> _Brief_
Provide only the number of lines below in which the string "cone" occurs.

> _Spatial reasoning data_

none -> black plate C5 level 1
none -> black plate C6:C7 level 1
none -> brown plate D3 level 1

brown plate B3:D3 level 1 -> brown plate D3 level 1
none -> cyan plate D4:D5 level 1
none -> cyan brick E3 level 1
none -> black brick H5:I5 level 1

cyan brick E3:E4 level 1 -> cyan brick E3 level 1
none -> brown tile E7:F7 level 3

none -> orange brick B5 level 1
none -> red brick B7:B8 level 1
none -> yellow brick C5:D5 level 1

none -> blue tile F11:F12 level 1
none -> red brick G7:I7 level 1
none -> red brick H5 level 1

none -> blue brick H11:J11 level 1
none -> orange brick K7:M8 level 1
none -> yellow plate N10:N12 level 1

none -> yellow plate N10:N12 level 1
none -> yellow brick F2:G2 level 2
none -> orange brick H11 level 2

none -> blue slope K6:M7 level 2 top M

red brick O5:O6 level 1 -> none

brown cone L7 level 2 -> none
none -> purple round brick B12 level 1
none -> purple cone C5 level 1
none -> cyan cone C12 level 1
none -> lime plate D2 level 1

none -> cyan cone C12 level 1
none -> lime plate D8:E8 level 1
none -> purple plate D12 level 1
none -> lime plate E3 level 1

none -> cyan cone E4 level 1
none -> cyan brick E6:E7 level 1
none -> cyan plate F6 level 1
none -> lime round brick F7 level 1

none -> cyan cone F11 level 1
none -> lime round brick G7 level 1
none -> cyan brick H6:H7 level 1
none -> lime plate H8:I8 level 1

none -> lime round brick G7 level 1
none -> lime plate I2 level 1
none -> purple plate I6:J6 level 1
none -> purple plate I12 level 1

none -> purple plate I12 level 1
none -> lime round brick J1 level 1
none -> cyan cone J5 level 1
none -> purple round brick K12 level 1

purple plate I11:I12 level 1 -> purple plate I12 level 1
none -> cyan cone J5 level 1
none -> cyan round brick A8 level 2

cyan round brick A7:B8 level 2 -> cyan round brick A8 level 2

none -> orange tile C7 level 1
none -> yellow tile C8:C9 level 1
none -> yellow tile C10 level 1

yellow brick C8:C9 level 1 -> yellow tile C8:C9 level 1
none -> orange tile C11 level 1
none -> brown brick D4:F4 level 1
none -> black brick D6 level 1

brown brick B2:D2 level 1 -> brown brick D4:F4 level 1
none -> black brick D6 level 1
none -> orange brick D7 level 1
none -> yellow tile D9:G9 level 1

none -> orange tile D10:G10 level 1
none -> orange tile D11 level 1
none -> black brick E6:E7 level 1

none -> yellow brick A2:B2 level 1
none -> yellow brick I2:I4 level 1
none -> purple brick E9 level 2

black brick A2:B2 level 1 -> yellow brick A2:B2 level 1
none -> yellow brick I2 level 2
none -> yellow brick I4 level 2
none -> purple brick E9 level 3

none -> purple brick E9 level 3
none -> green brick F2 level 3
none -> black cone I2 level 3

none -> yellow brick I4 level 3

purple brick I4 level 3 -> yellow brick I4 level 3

> _Task result_
9